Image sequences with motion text
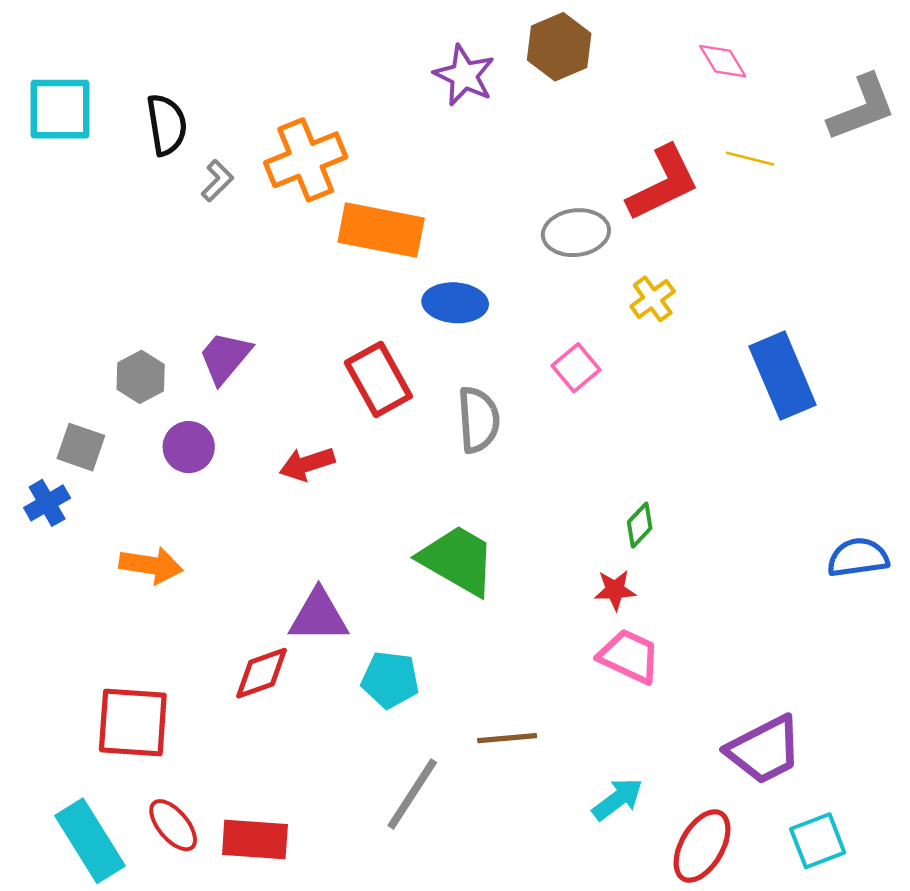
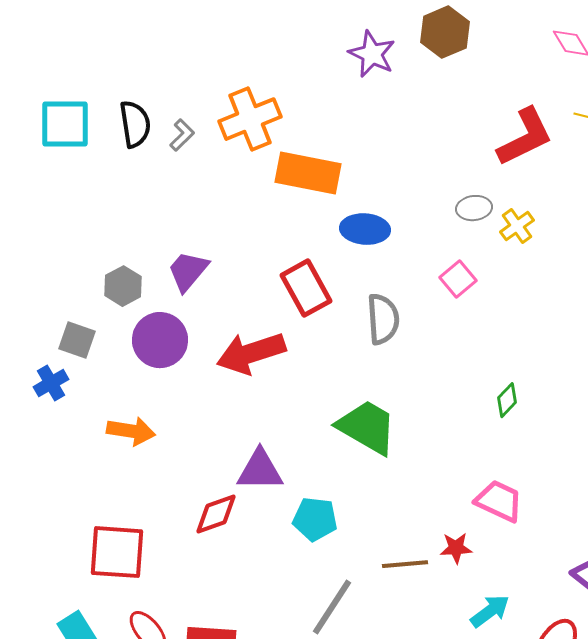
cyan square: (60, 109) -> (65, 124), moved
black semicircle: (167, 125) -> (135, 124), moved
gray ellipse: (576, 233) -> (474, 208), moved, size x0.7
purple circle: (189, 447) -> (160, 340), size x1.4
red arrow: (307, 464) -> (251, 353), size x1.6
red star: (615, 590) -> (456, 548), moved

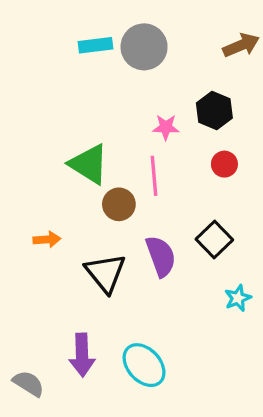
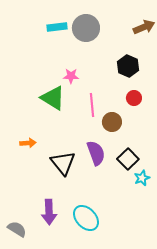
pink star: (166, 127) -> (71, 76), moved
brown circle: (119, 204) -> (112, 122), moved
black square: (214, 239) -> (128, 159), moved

TASK INSTRUCTIONS
If a record holds a picture, drop the picture and return the rest of it exactly.

TASK RESPONSE
cyan square: (60, 109) -> (65, 124), moved
black semicircle: (167, 125) -> (135, 124), moved
gray ellipse: (576, 233) -> (474, 208), moved, size x0.7
purple circle: (189, 447) -> (160, 340), size x1.4
red arrow: (307, 464) -> (251, 353), size x1.6
red star: (615, 590) -> (456, 548), moved

pink star: (166, 127) -> (71, 76), moved
brown circle: (119, 204) -> (112, 122), moved
black square: (214, 239) -> (128, 159), moved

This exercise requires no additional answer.